Directions for this task - Please locate every line of the material below that contains the word "compared" and copy each of those lines. Case counts.

Source data:
---
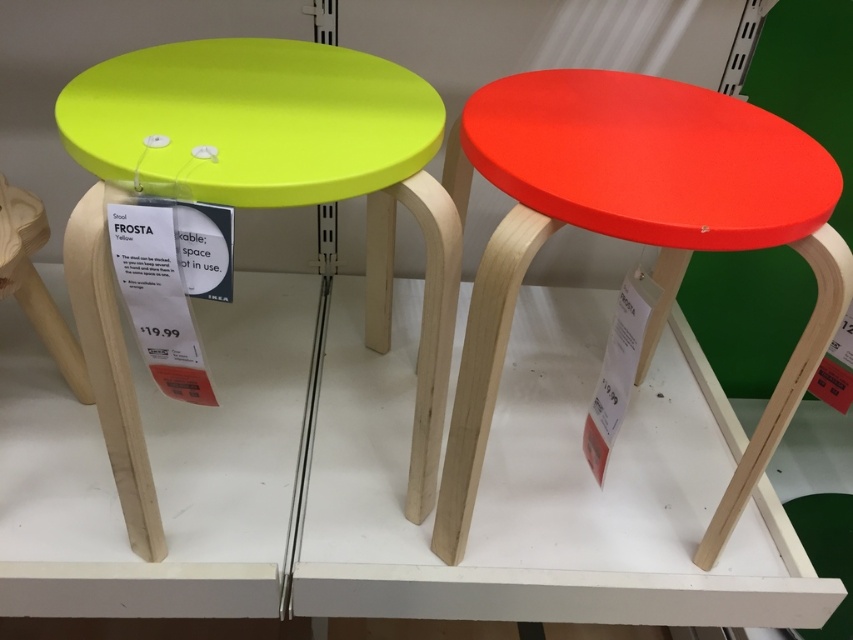
Question: Does matte yellow stool at left have a greater width compared to matte red stool at right?

Choices:
 (A) yes
 (B) no

Answer: (B)

Question: Among these objects, which one is farthest from the camera?

Choices:
 (A) matte yellow stool at left
 (B) matte red stool at right

Answer: (B)

Question: Is matte yellow stool at left in front of matte red stool at right?

Choices:
 (A) yes
 (B) no

Answer: (A)

Question: Which of the following is the farthest from the observer?

Choices:
 (A) matte red stool at right
 (B) matte yellow stool at left

Answer: (A)

Question: Which point is closer to the camera?

Choices:
 (A) (463, 456)
 (B) (381, 157)

Answer: (B)

Question: Is matte yellow stool at left below matte red stool at right?

Choices:
 (A) no
 (B) yes

Answer: (B)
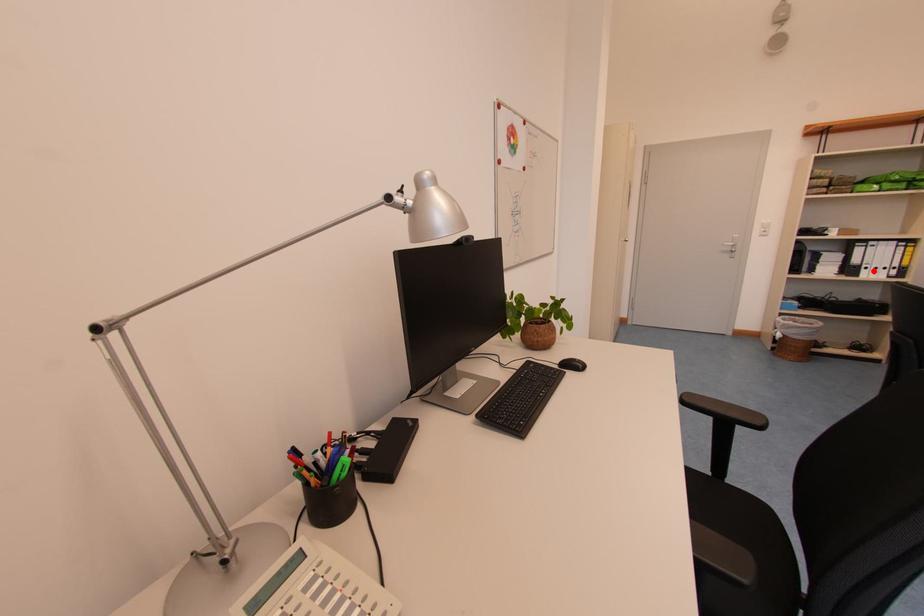
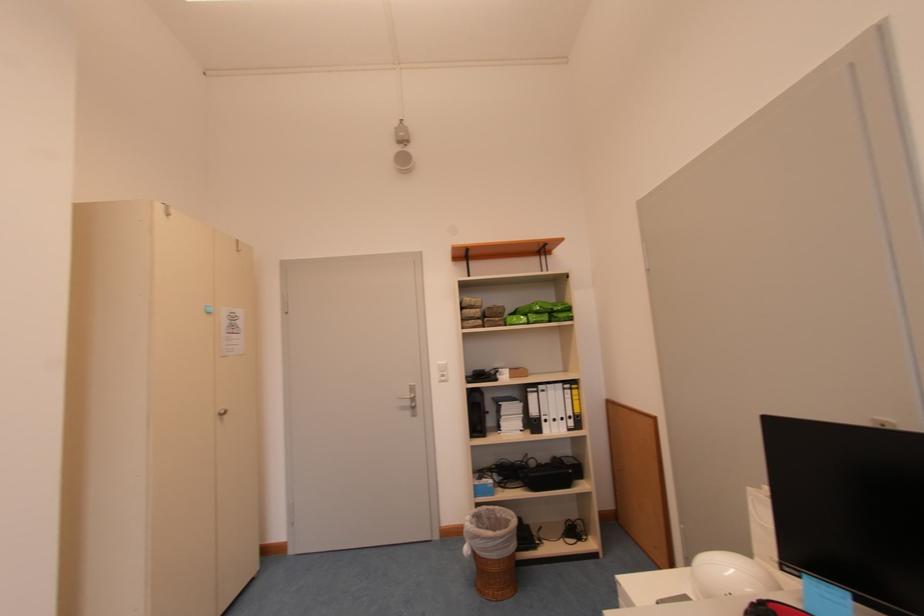
Question: I am providing you with two images of the same scene from different viewpoints. Image1 has a red point marked. In image2, the corresponding 3D location appears at what relative position? Reply with the corresponding letter.

Choices:
 (A) Closer
 (B) Farther

Answer: (B)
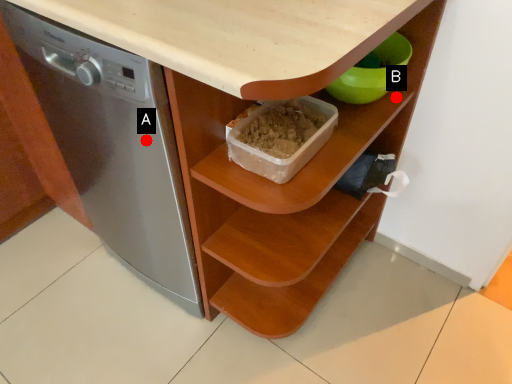
Question: Two points are circled on the image, labeled by A and B beside each circle. Which point is closer to the camera?

Choices:
 (A) A is closer
 (B) B is closer

Answer: (A)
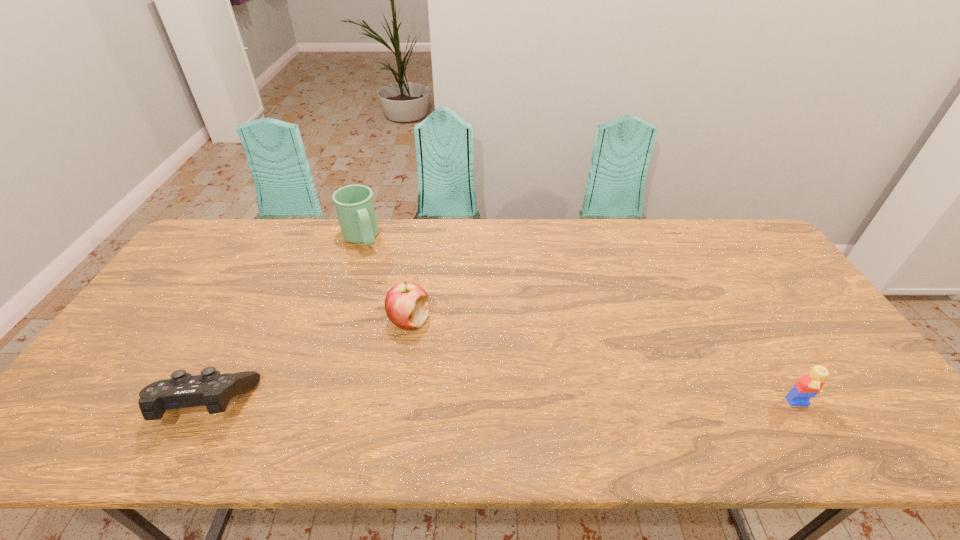
The image size is (960, 540). I want to click on free space on the desktop that is between the shortest object and the Lego and is positioned on the bitten side of the third object from left to right, so click(x=431, y=404).

I want to click on vacant space on the desktop that is between the shortest object and the Lego and is positioned on the side of the farthest object with the handle, so click(461, 405).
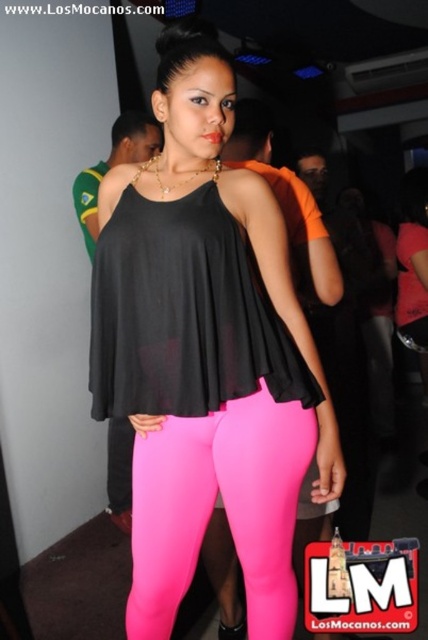
Question: Can you confirm if matte black top at center is bigger than neon pink leggings at center?

Choices:
 (A) no
 (B) yes

Answer: (B)

Question: Where is matte black top at center located in relation to neon pink leggings at center in the image?

Choices:
 (A) right
 (B) left

Answer: (B)

Question: Which of the following is the farthest from the observer?

Choices:
 (A) matte black top at center
 (B) neon pink leggings at center

Answer: (B)

Question: Which point is farther to the camera?

Choices:
 (A) (177, 484)
 (B) (214, 483)

Answer: (B)

Question: Which object appears closest to the camera in this image?

Choices:
 (A) neon pink leggings at center
 (B) matte black top at center

Answer: (B)

Question: Is matte black top at center positioned at the back of neon pink leggings at center?

Choices:
 (A) no
 (B) yes

Answer: (A)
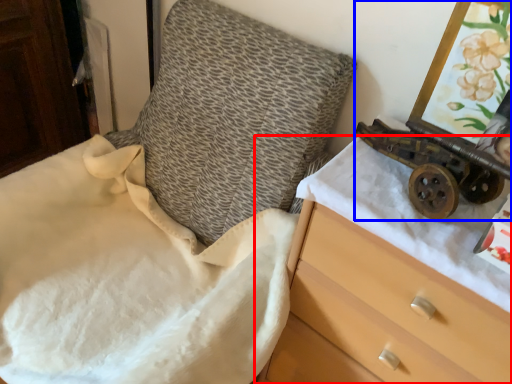
Question: Which of the following is the closest to the observer, chest of drawers (highlighted by a red box) or toy (highlighted by a blue box)?

Choices:
 (A) chest of drawers
 (B) toy

Answer: (A)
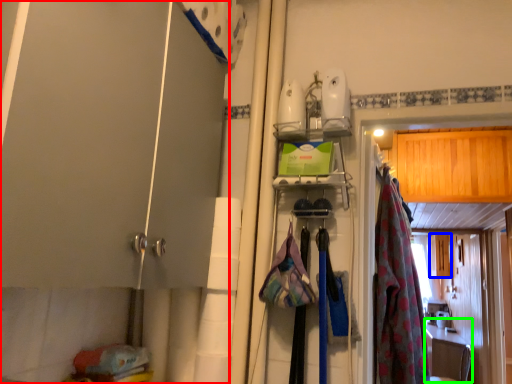
Question: Which is farther away from door (highlighted by a red box)? cabinetry (highlighted by a blue box) or counter top (highlighted by a green box)?

Choices:
 (A) cabinetry
 (B) counter top

Answer: (B)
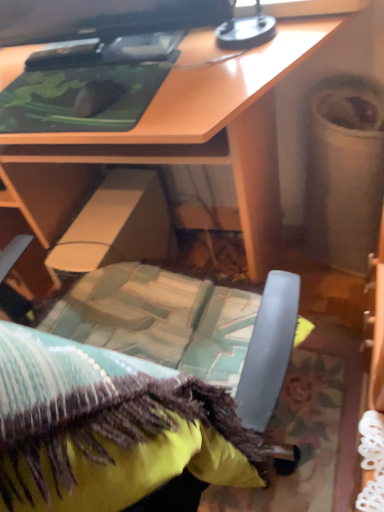
Where is `black glossy monitor at upper center`? This screenshot has width=384, height=512. black glossy monitor at upper center is located at coordinates (102, 18).

Describe the element at coordinates (102, 18) in the screenshot. I see `black glossy monitor at upper center` at that location.

You are a GUI agent. You are given a task and a screenshot of the screen. Output one action in this format:
    pyautogui.click(x=<x>, y=<y>)
    Task: Click on the black glossy monitor at upper center
    
    Given the screenshot: What is the action you would take?
    pyautogui.click(x=102, y=18)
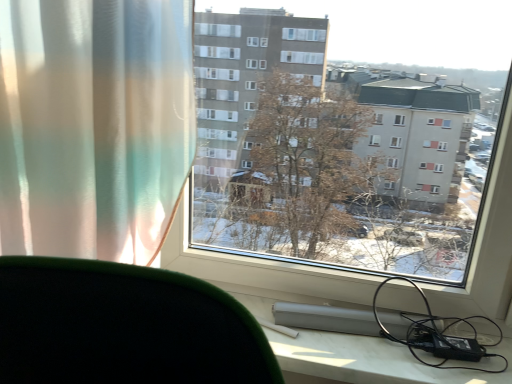
Question: Is black rubber cable at lower right oriented away from transparent glass window at center?

Choices:
 (A) yes
 (B) no

Answer: (A)

Question: From the image's perspective, would you say black rubber cable at lower right is shown under transparent glass window at center?

Choices:
 (A) no
 (B) yes

Answer: (B)

Question: Is black rubber cable at lower right further to camera compared to transparent glass window at center?

Choices:
 (A) yes
 (B) no

Answer: (A)

Question: Is black rubber cable at lower right beside transparent glass window at center?

Choices:
 (A) no
 (B) yes

Answer: (A)

Question: Does black rubber cable at lower right appear on the right side of transparent glass window at center?

Choices:
 (A) no
 (B) yes

Answer: (B)

Question: Does black rubber cable at lower right have a greater width compared to transparent glass window at center?

Choices:
 (A) yes
 (B) no

Answer: (B)

Question: Is translucent fabric curtain at left positioned before transparent glass window at center?

Choices:
 (A) no
 (B) yes

Answer: (B)

Question: Is translucent fabric curtain at left positioned behind transparent glass window at center?

Choices:
 (A) no
 (B) yes

Answer: (A)

Question: Is translucent fabric curtain at left bigger than transparent glass window at center?

Choices:
 (A) yes
 (B) no

Answer: (B)

Question: Is transparent glass window at center a part of translucent fabric curtain at left?

Choices:
 (A) no
 (B) yes

Answer: (A)

Question: Is translucent fabric curtain at left outside transparent glass window at center?

Choices:
 (A) yes
 (B) no

Answer: (A)

Question: Does translucent fabric curtain at left have a lesser height compared to transparent glass window at center?

Choices:
 (A) yes
 (B) no

Answer: (A)

Question: Is transparent glass window at center closer to the viewer compared to translucent fabric curtain at left?

Choices:
 (A) no
 (B) yes

Answer: (A)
---
Exercise output -
Question: Does matte yellow stool at left have a greater width compared to matte red stool at right?
Question: Is black rubber cable at lower right further to camera compared to transparent glass window at center?
Question: Does black rubber cable at lower right have a greater width compared to transparent glass window at center?
Question: Does translucent fabric curtain at left have a lesser height compared to transparent glass window at center?
Question: Is transparent glass window at center closer to the viewer compared to translucent fabric curtain at left?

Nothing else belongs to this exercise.